◆ ACTION ITEM ◆
Strip out the pictures and output each remaining line of the data word for word.

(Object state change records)
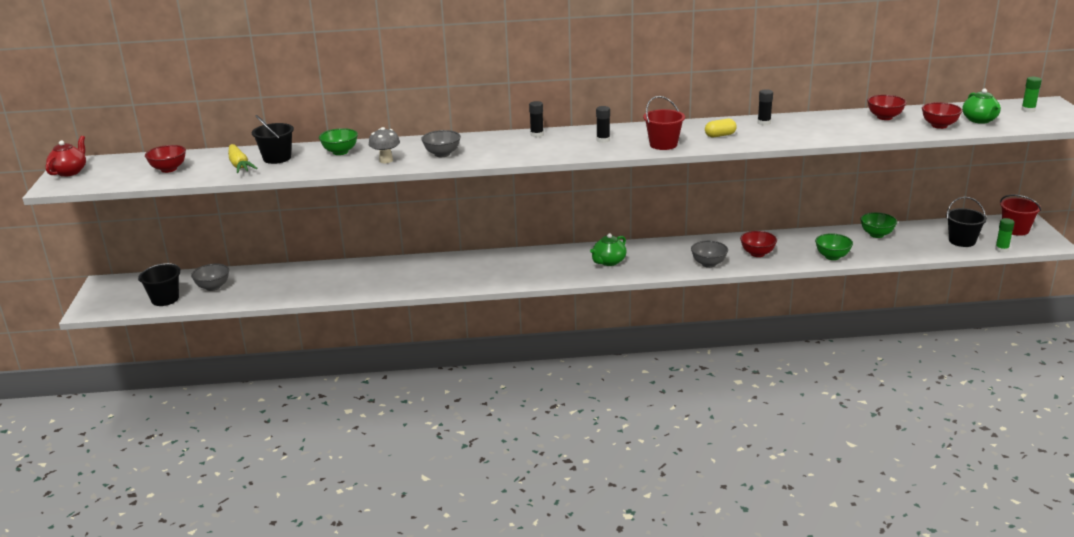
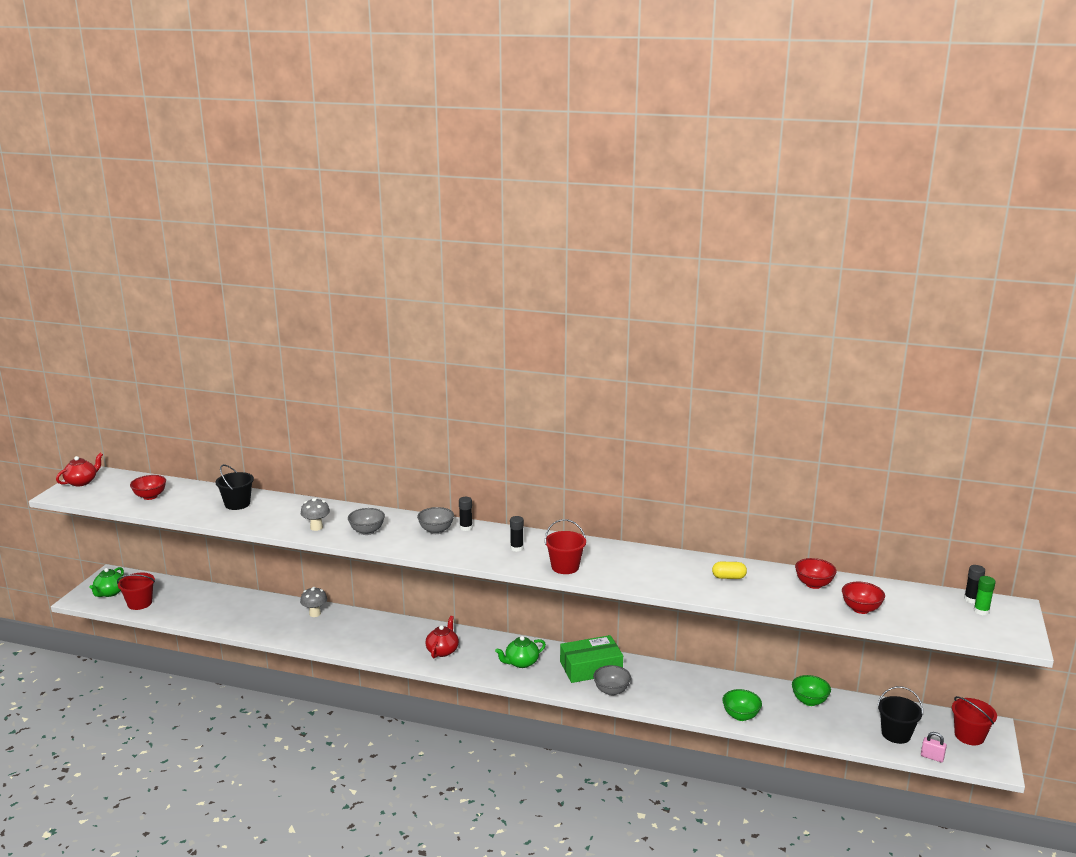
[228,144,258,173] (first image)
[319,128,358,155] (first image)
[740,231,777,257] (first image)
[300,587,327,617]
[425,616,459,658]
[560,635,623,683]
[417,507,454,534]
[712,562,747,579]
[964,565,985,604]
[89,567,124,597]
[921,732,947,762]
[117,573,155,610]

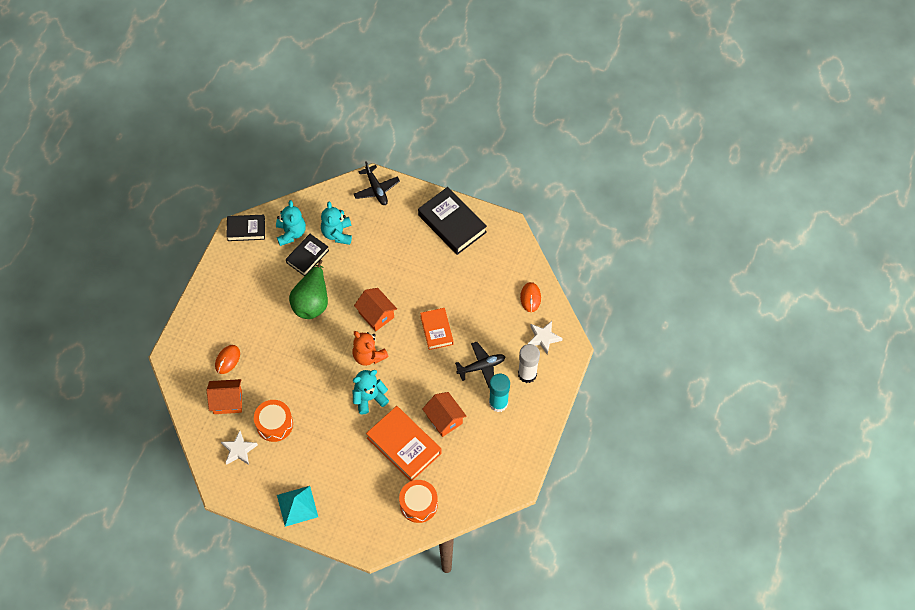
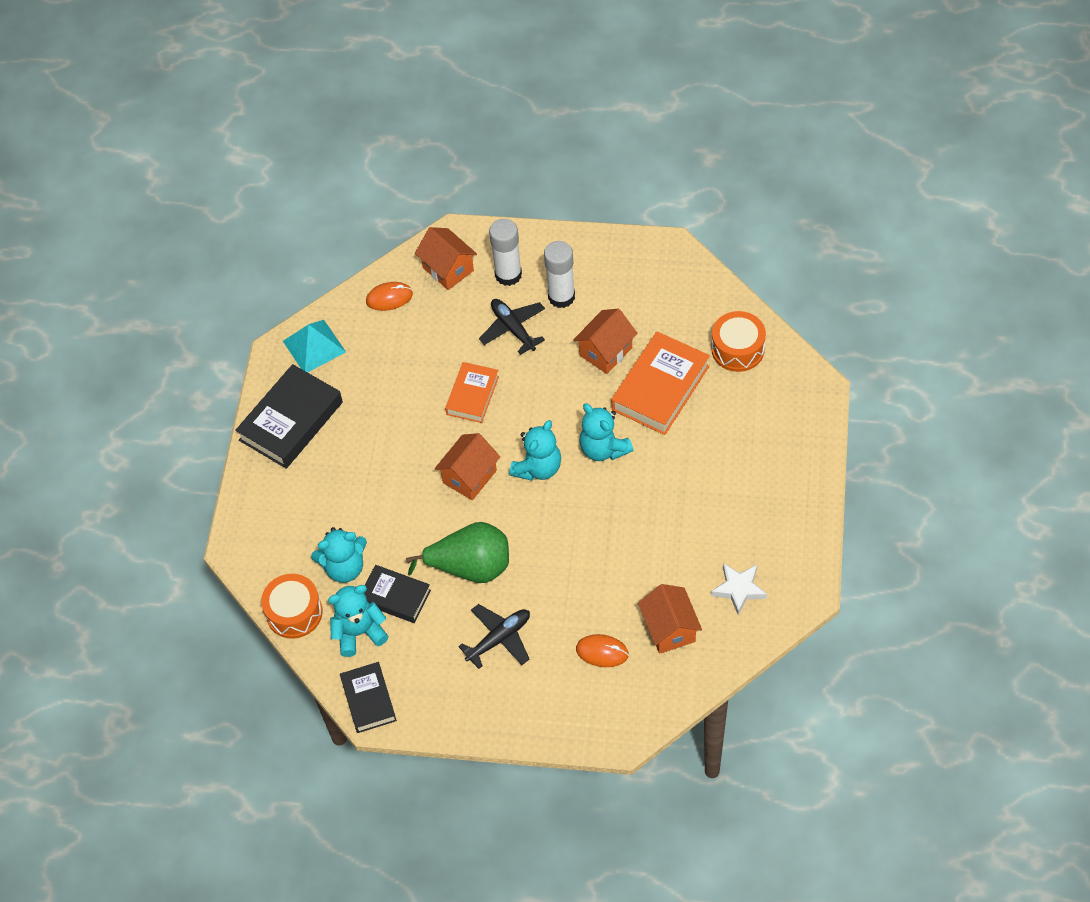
[261,574,323,639]
[283,320,346,373]
[458,604,530,669]
[415,227,477,290]
[509,420,561,481]
[544,241,575,308]
[445,362,499,423]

◆ PROBLEM SOLUTION ◆
[228,144,258,173] (first image)
[319,128,358,155] (first image)
[740,231,777,257] (first image)
[300,587,327,617]
[425,616,459,658]
[560,635,623,683]
[417,507,454,534]
[712,562,747,579]
[964,565,985,604]
[89,567,124,597]
[921,732,947,762]
[117,573,155,610]

[261,574,323,639]
[283,320,346,373]
[458,604,530,669]
[415,227,477,290]
[509,420,561,481]
[544,241,575,308]
[445,362,499,423]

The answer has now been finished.